_Exercise_: Pictures aside, the output must consist of the lines from the one containing "Mirima 5: [418,33,455,70]" through the end of the data, reproduced exactly.

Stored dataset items
★ ★ ★ ★ ★ ★ ★

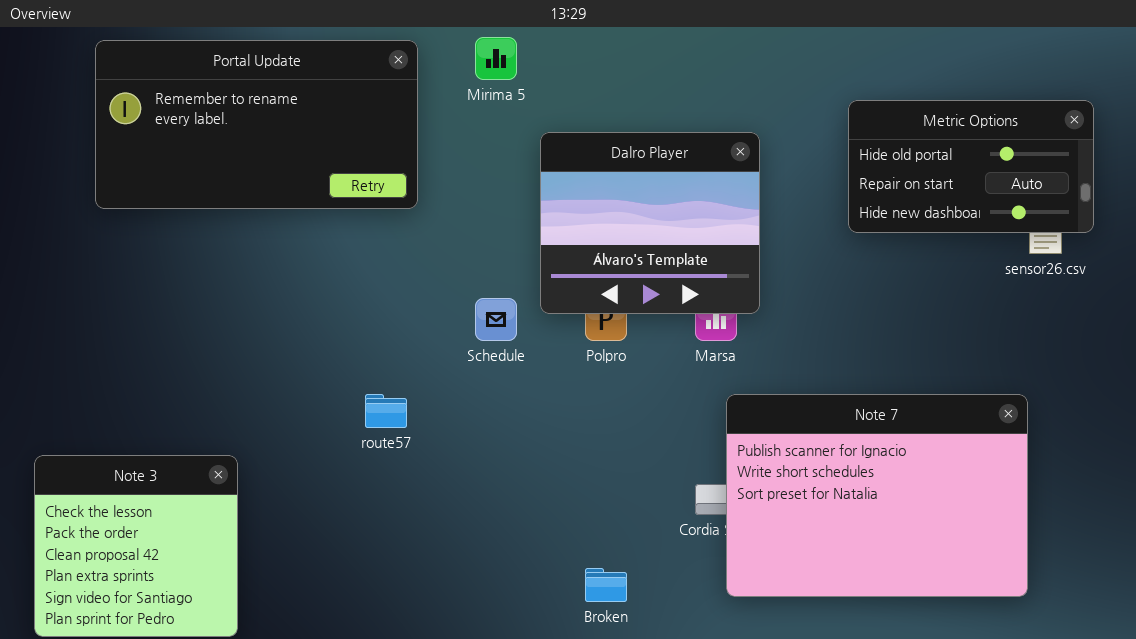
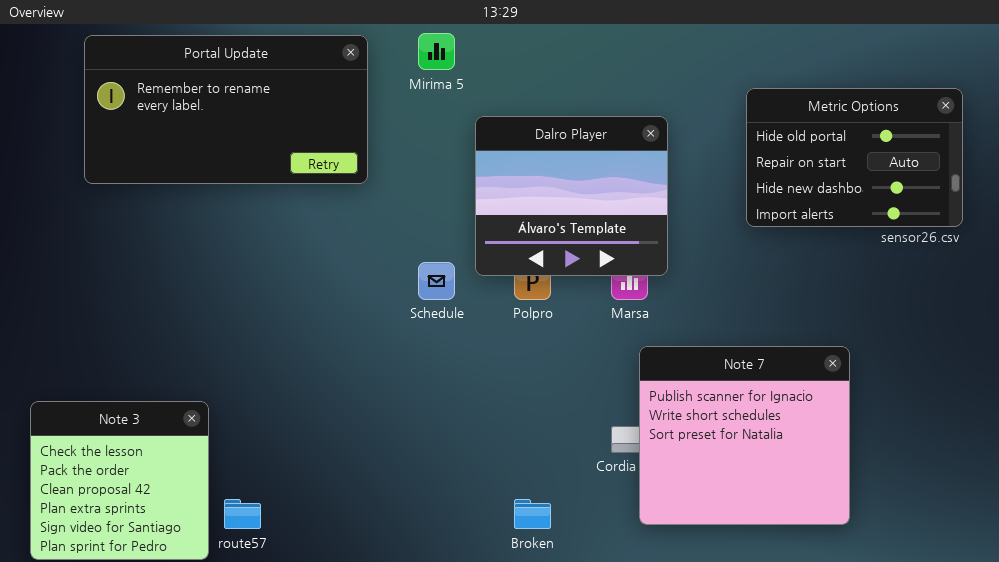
Metric Options: [848,100,1094,233] -> [746,88,963,227], resized
route57: [365,394,407,428] -> [224,499,261,529], moved
Note 7: [726,394,1028,597] -> [639,346,850,525], resized

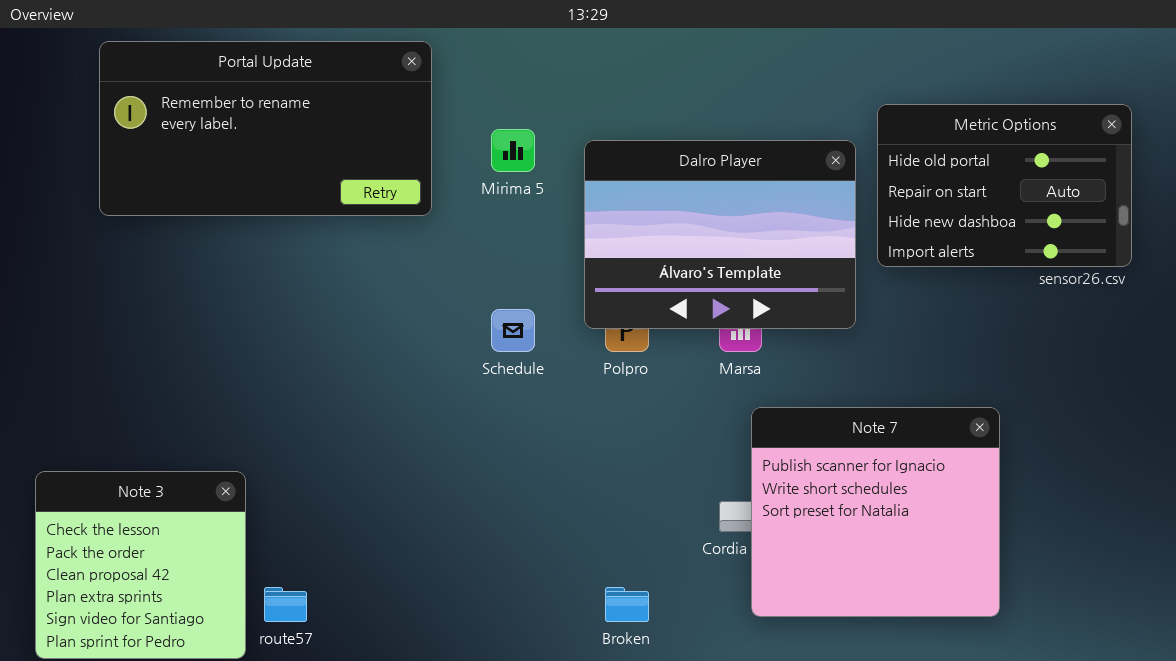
Mirima 5: [418,33,455,70] -> [491,129,535,172], moved
Dalro Player: [475,116,668,276] -> [584,140,856,329], moved, resized

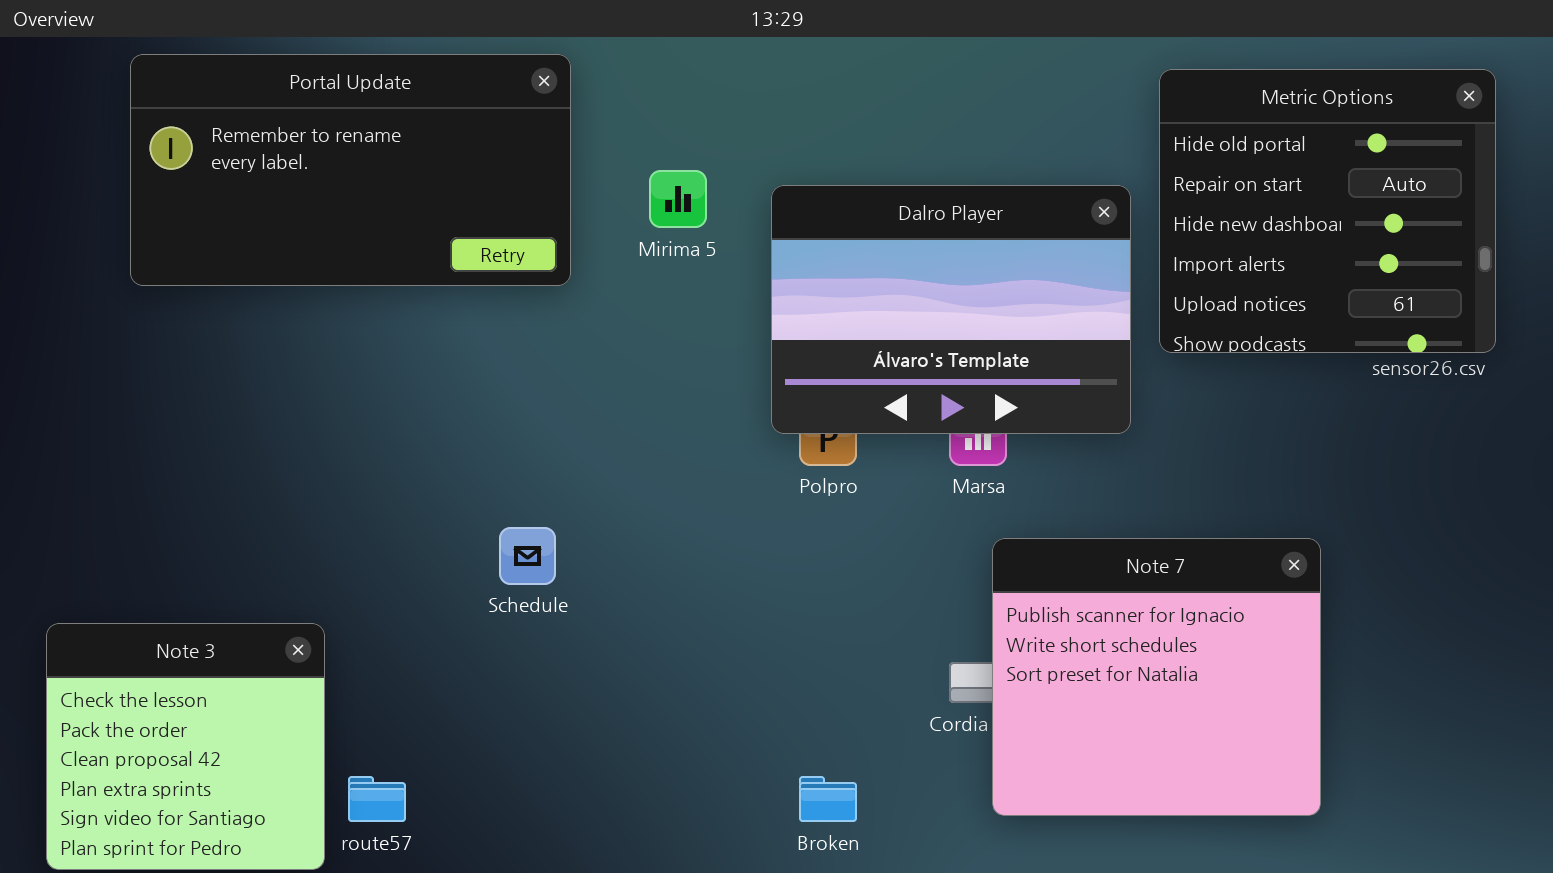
Metric Options: [877,104,1132,267] -> [1159,69,1496,353], resized
Schedule: [491,309,535,352] -> [499,527,556,585], moved

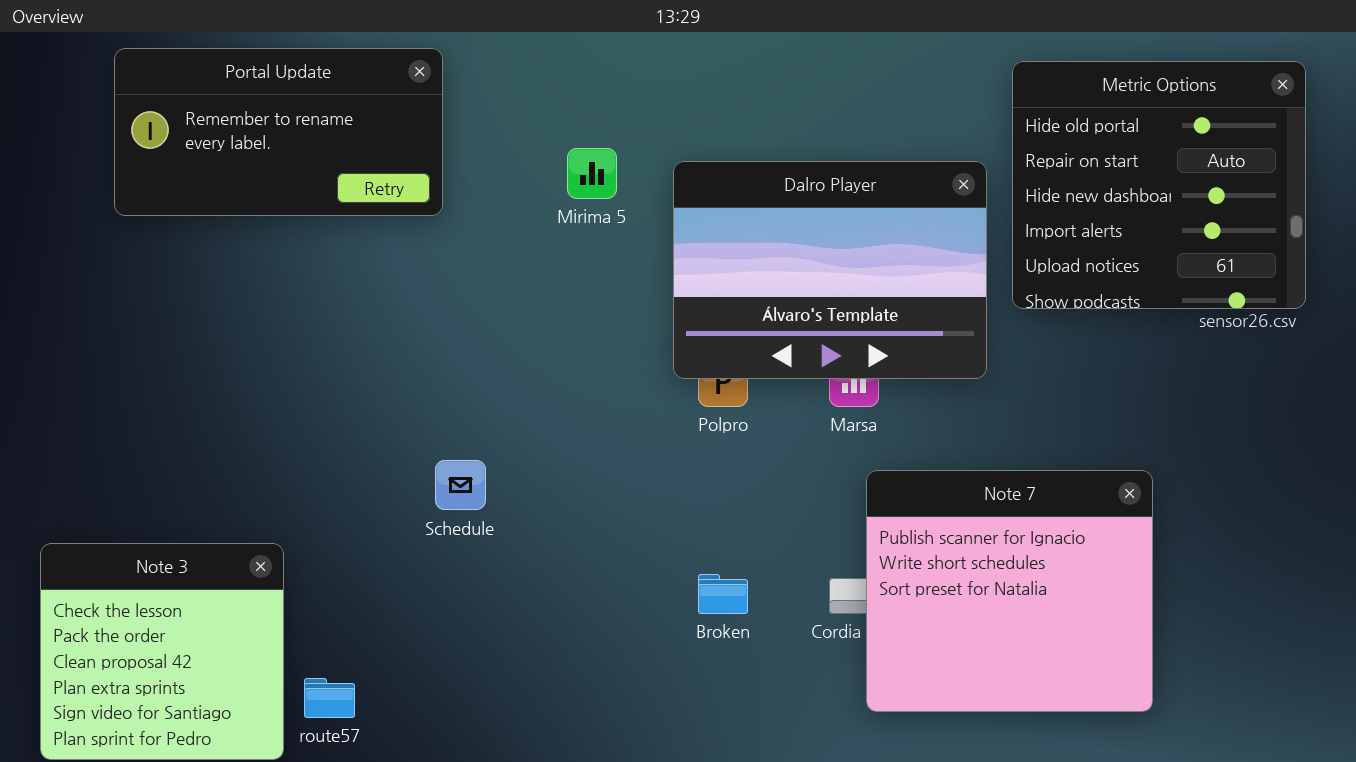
Portal Update: [130,54,571,286] -> [114,48,443,216], resized
Broken: [799,776,857,822] -> [698,574,748,614], moved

★ ★ ★ ★ ★ ★ ★

_The completed task_:
Mirima 5: [418,33,455,70] -> [491,129,535,172], moved
Dalro Player: [475,116,668,276] -> [584,140,856,329], moved, resized

Metric Options: [877,104,1132,267] -> [1159,69,1496,353], resized
Schedule: [491,309,535,352] -> [499,527,556,585], moved

Portal Update: [130,54,571,286] -> [114,48,443,216], resized
Broken: [799,776,857,822] -> [698,574,748,614], moved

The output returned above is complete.